• **TASK PROMPT**
The answer must consist of each line below that contains the string "image".

Geospatial object listing tasks:
--- START ---

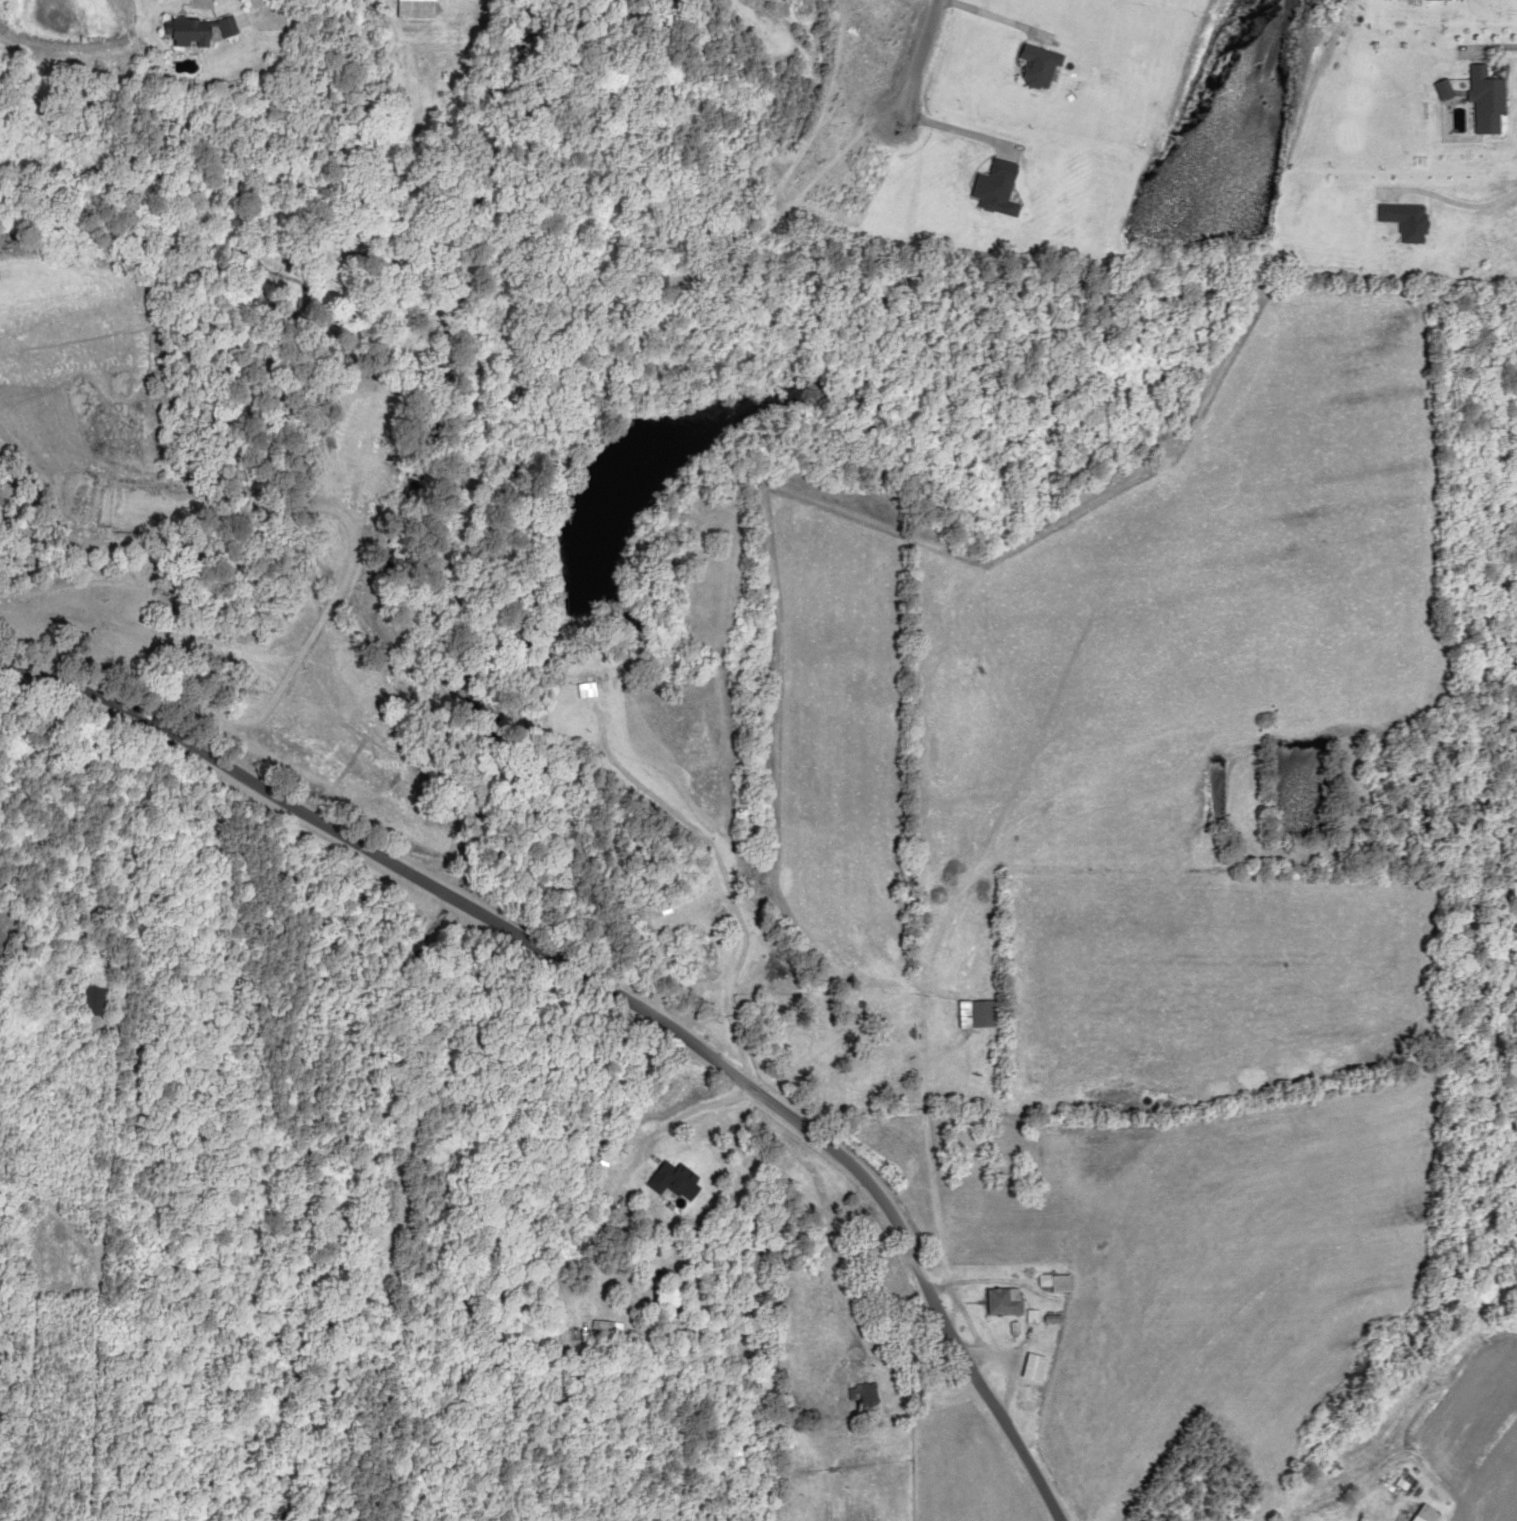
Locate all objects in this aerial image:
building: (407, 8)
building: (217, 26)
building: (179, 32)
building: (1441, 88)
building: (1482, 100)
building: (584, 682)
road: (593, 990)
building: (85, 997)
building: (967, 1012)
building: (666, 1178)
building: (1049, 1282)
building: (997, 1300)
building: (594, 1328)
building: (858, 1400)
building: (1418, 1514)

--- END ---
--- START ---

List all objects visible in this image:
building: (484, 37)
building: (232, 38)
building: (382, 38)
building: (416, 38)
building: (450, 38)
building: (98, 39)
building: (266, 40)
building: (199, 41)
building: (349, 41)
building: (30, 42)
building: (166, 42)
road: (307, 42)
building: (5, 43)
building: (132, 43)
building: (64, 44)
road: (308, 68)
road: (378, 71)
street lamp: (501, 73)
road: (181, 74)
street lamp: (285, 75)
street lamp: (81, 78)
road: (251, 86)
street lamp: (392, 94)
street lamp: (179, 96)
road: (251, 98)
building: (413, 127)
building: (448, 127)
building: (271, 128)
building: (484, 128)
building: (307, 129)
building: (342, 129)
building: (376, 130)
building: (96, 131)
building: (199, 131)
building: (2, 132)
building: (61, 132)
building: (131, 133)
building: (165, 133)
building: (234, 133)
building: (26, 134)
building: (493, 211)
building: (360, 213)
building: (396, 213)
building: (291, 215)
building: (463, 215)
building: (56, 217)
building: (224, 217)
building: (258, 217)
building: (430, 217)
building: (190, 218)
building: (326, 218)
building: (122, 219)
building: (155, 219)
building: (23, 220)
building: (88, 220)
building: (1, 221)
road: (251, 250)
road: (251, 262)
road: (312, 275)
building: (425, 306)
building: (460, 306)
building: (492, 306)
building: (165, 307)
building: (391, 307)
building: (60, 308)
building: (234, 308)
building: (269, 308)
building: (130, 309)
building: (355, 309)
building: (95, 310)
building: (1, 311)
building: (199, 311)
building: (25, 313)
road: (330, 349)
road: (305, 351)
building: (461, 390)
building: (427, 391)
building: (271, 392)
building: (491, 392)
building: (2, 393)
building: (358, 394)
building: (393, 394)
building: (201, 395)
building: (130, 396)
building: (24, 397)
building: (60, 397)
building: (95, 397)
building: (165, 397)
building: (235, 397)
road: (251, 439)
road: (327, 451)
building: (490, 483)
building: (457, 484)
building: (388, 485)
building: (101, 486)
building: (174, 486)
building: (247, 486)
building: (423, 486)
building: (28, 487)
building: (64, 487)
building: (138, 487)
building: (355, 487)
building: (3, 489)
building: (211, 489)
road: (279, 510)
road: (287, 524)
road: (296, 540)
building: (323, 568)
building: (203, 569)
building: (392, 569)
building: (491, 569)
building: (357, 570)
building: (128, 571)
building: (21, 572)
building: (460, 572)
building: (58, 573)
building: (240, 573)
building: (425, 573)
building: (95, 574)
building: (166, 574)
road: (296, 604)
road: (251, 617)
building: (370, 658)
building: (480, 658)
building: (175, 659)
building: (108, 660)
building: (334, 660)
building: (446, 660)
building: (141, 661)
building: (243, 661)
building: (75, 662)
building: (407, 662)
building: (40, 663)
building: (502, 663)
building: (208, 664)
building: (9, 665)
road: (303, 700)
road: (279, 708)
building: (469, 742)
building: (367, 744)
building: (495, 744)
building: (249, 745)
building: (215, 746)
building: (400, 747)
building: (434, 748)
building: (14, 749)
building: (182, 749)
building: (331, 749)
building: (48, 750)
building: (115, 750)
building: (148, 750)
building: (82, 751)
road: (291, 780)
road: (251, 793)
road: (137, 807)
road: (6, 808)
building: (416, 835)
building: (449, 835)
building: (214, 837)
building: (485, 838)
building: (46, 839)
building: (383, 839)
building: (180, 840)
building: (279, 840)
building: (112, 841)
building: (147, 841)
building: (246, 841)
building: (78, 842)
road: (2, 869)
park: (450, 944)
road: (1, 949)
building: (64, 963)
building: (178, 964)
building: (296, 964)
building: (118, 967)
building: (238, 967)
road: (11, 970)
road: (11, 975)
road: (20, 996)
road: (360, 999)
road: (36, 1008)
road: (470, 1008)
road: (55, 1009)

--- END ---
--- START ---

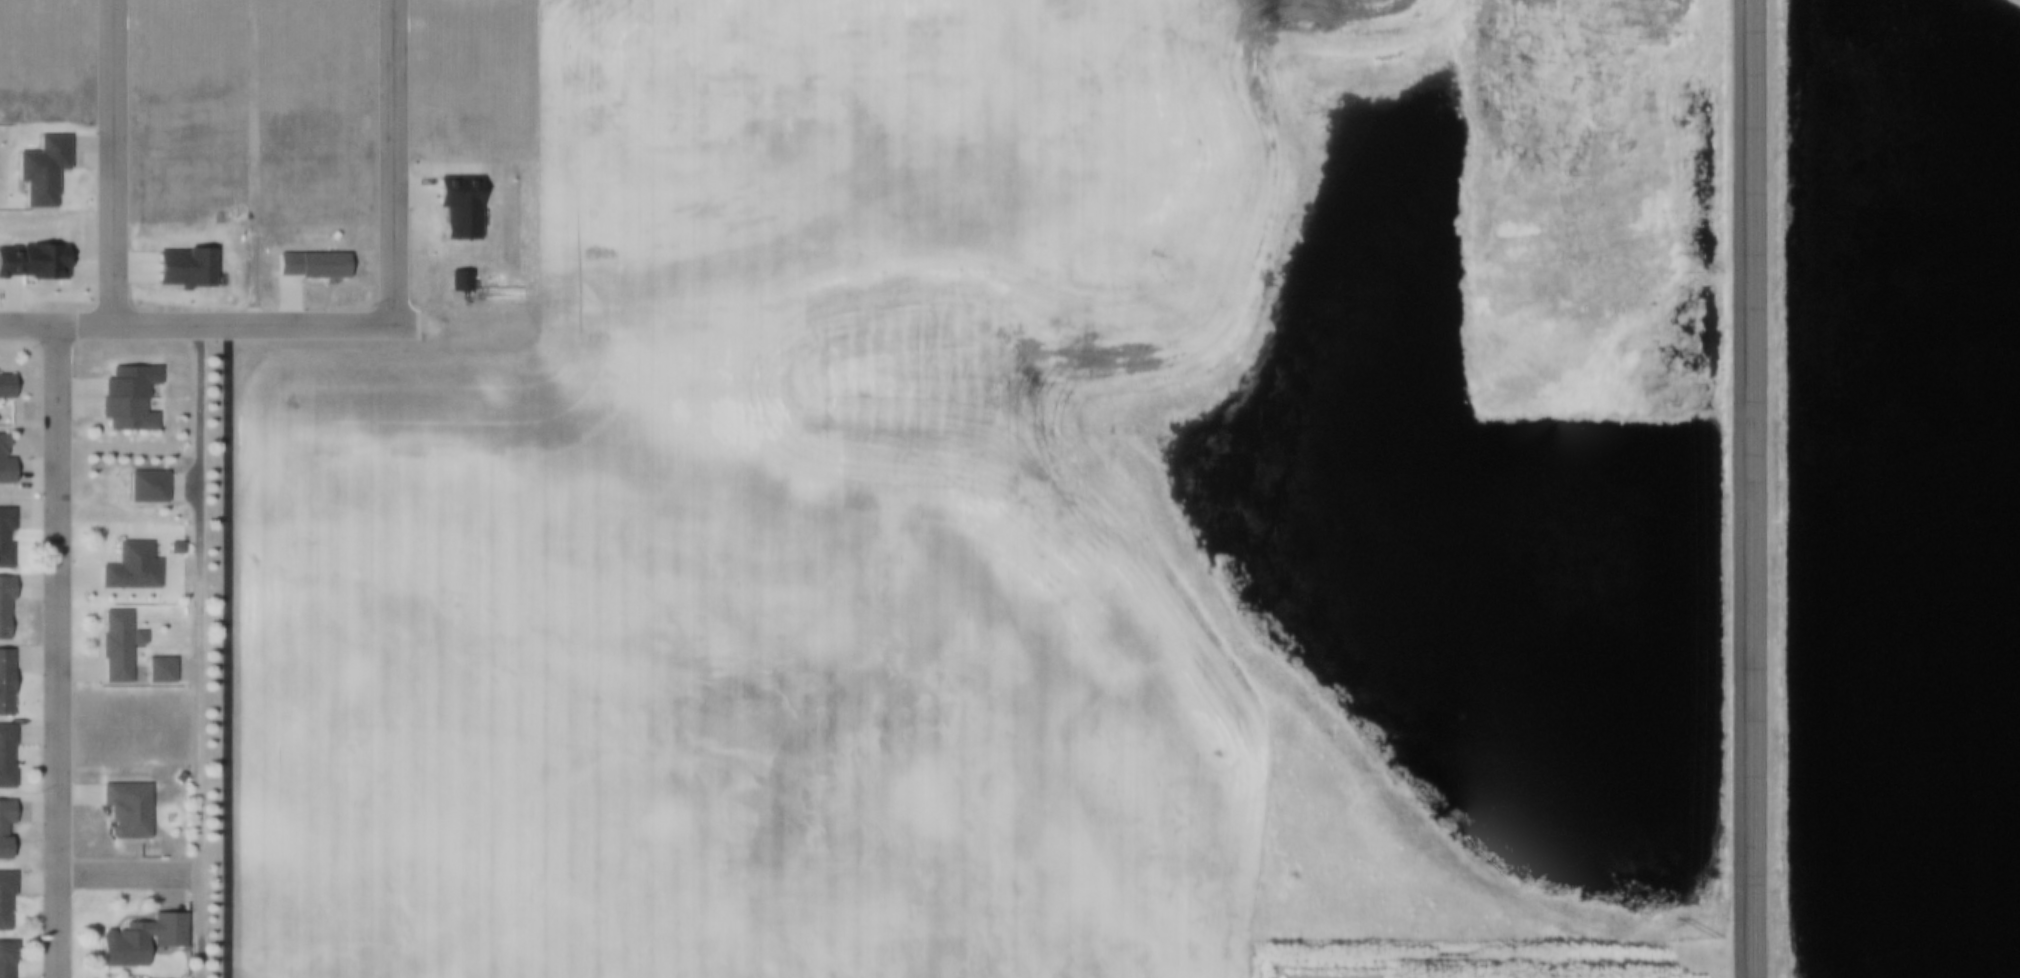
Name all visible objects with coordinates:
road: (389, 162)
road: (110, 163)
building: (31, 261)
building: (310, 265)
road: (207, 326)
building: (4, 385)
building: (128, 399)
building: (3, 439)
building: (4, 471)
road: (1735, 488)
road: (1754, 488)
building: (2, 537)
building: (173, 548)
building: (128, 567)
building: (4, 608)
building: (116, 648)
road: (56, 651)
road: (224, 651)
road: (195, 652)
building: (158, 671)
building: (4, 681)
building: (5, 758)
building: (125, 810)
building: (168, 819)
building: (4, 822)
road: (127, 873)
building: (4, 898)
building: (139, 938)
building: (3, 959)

--- END ---

• **THE COMPLETED TASK**
Locate all objects in this aerial image:
List all objects visible in this image:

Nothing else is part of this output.